* Object change descriptions

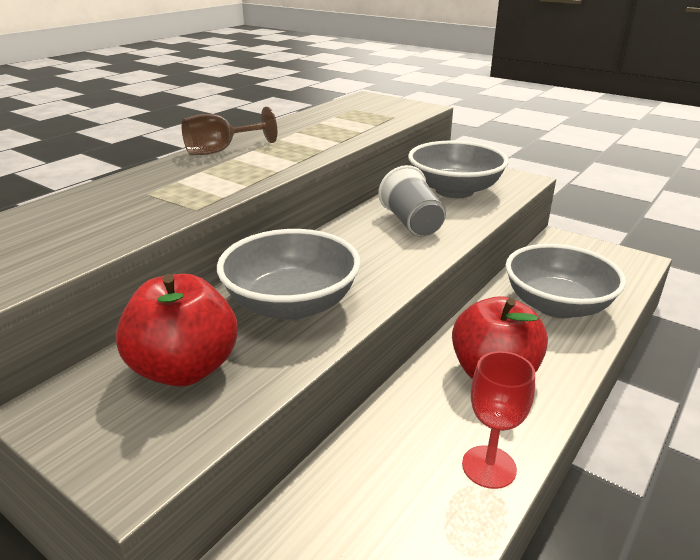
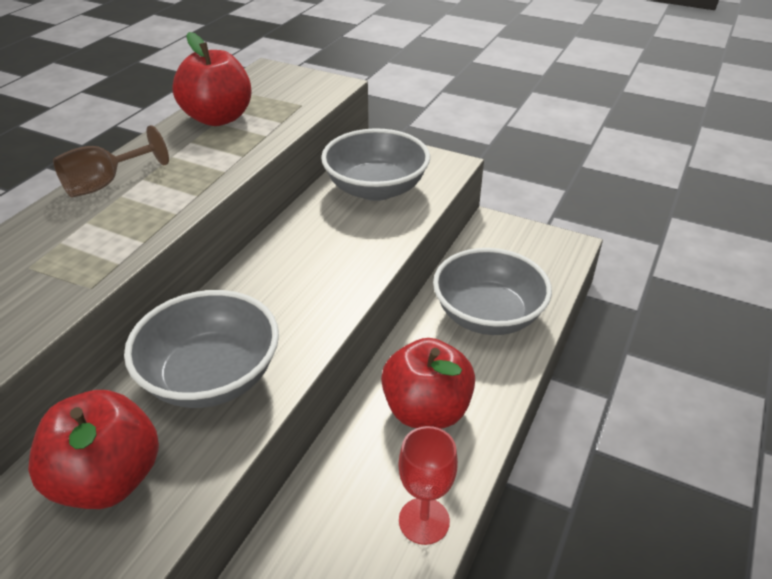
camera: 10 degrees left, 10 degrees up
(321, 120) = (218, 118): none -> red apple
(412, 223) = (332, 244): grey cup -> none

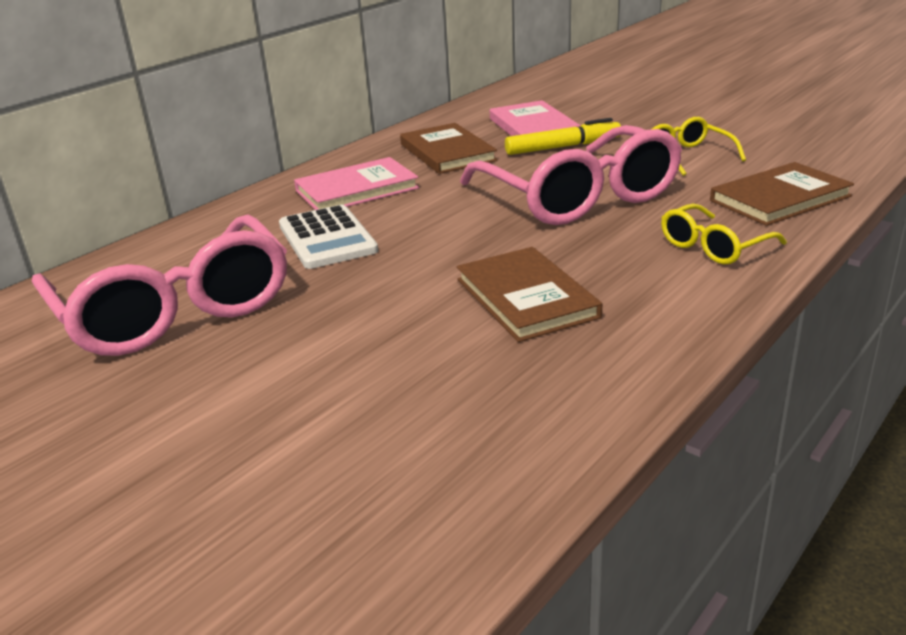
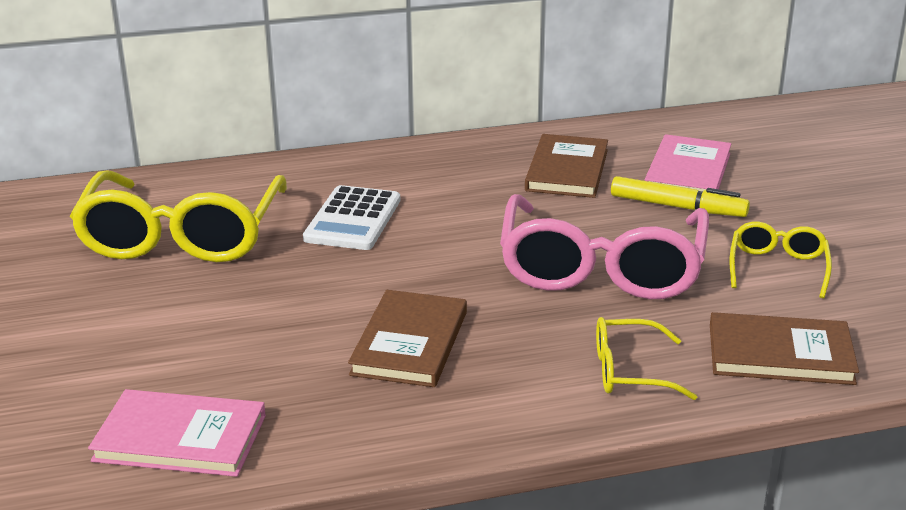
camera: 35 degrees right, 0 degrees up
(175, 310) = (182, 236): pink glasses -> yellow glasses
(357, 190) = (439, 180): pink book -> pink book (180, 438)

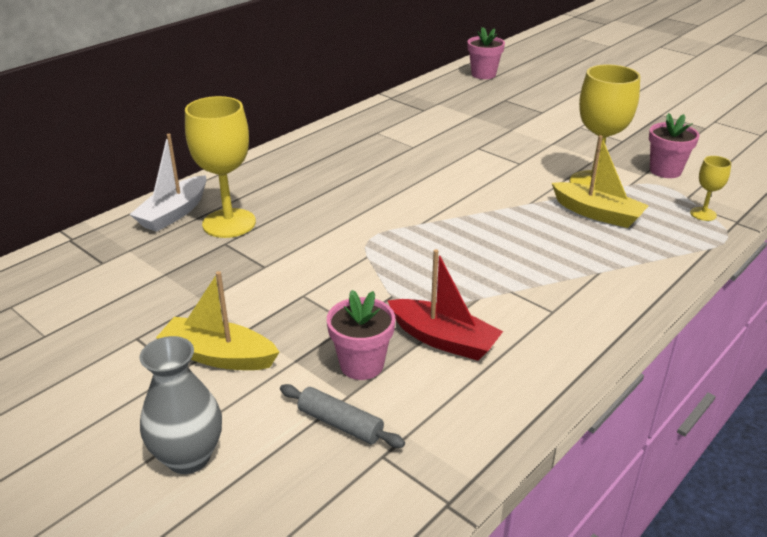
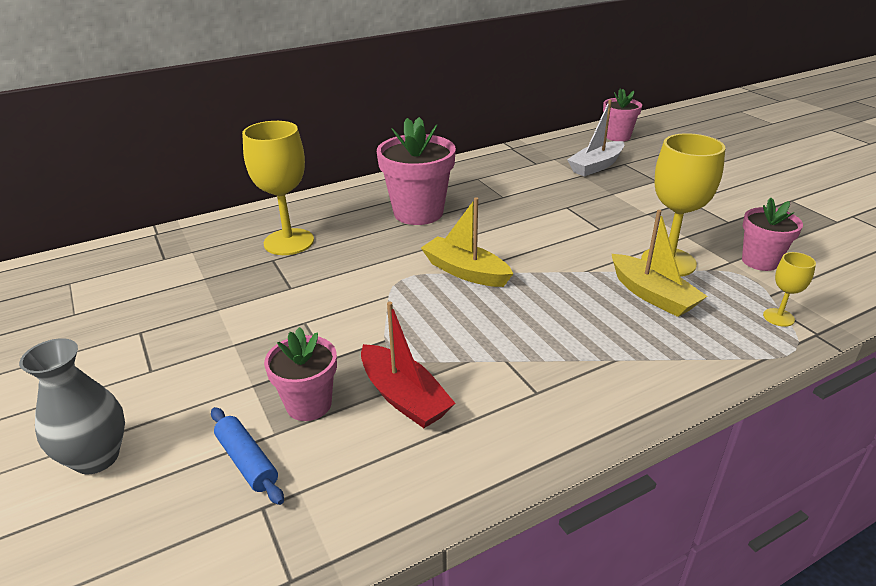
camera: 20 degrees right, 0 degrees up
(174, 213) = (251, 225): white boat -> white boat (596, 166)
(218, 356) = (192, 365): yellow boat -> yellow boat (465, 272)
(340, 424) = (247, 461): grey rolling pin -> blue rolling pin
(342, 174) = (418, 213): none -> pink flower pot

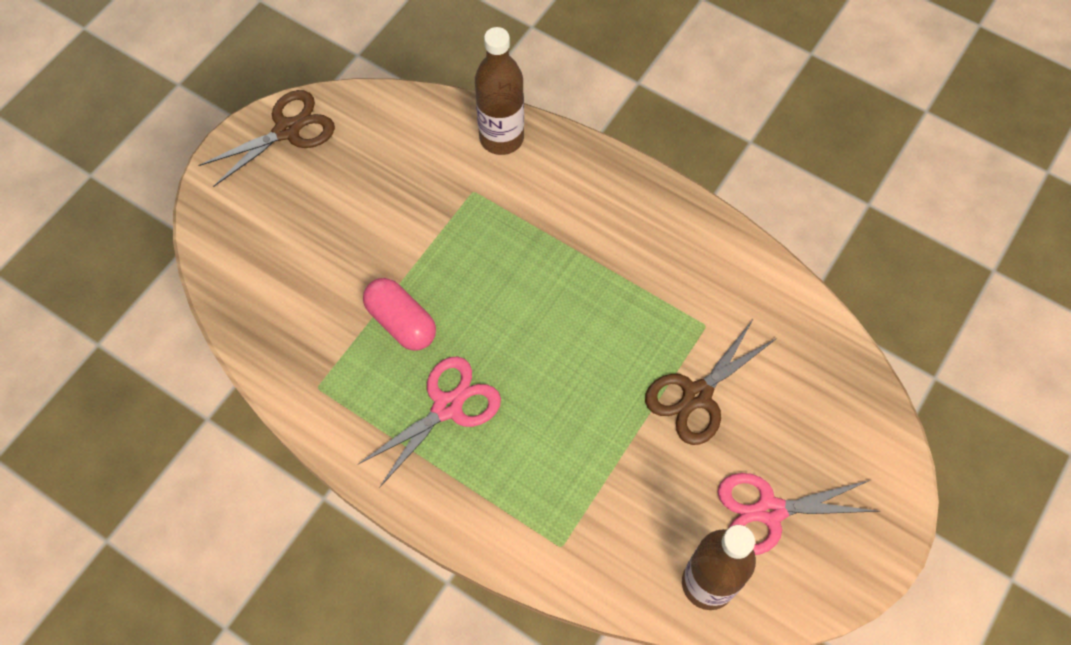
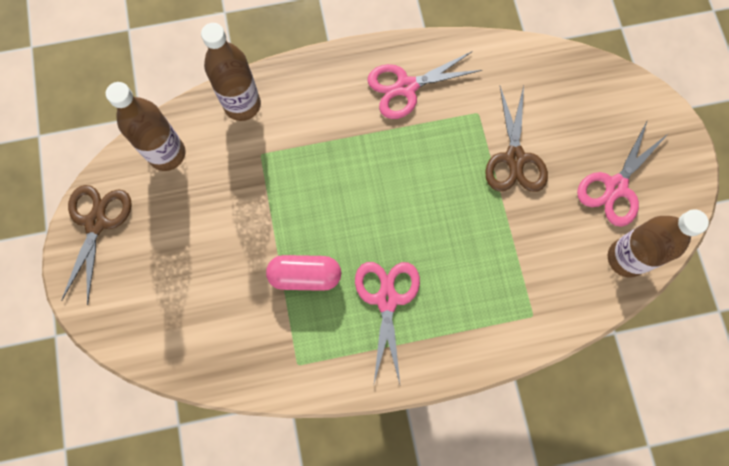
camera: 45 degrees left, 10 degrees up
(398, 125) = (167, 154): none -> brown bottle
(662, 245) = (406, 87): none -> pink scissors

* Task goal
Every entry above is to be set down exactly; the pictures are to be left out.

* Solution to this exercise
camera: 10 degrees left, 10 degrees up
(321, 120) = (218, 118): none -> red apple
(412, 223) = (332, 244): grey cup -> none

camera: 35 degrees right, 0 degrees up
(175, 310) = (182, 236): pink glasses -> yellow glasses
(357, 190) = (439, 180): pink book -> pink book (180, 438)

camera: 20 degrees right, 0 degrees up
(174, 213) = (251, 225): white boat -> white boat (596, 166)
(218, 356) = (192, 365): yellow boat -> yellow boat (465, 272)
(340, 424) = (247, 461): grey rolling pin -> blue rolling pin
(342, 174) = (418, 213): none -> pink flower pot

camera: 45 degrees left, 10 degrees up
(398, 125) = (167, 154): none -> brown bottle
(662, 245) = (406, 87): none -> pink scissors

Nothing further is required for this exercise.